What to do:
Given the entries that follow, write out exactly the lines starting at the one containing "Events: [380,132,421,165] ->" and ending at the one containing "Mira: [356,84,401,129] ->", both ends included, and only those.

Stored data:
* * *
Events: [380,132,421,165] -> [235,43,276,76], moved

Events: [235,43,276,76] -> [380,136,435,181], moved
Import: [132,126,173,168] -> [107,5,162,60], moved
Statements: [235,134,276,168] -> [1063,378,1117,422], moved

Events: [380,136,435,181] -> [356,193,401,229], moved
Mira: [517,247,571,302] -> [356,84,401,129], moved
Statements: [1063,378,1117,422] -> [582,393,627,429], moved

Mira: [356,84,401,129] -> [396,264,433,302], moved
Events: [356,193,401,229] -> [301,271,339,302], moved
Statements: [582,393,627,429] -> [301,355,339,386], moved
* * *
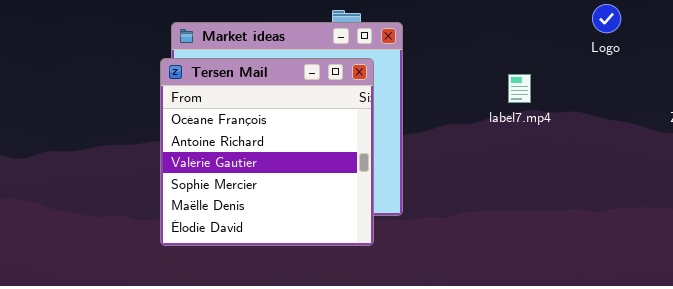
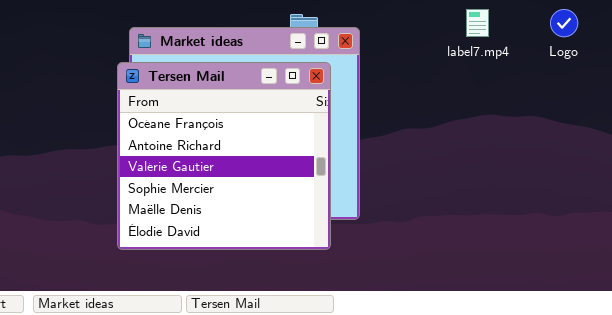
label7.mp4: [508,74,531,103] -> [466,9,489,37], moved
* * *
Written solution:
Events: [380,132,421,165] -> [235,43,276,76], moved

Events: [235,43,276,76] -> [380,136,435,181], moved
Import: [132,126,173,168] -> [107,5,162,60], moved
Statements: [235,134,276,168] -> [1063,378,1117,422], moved

Events: [380,136,435,181] -> [356,193,401,229], moved
Mira: [517,247,571,302] -> [356,84,401,129], moved
Statements: [1063,378,1117,422] -> [582,393,627,429], moved

Mira: [356,84,401,129] -> [396,264,433,302], moved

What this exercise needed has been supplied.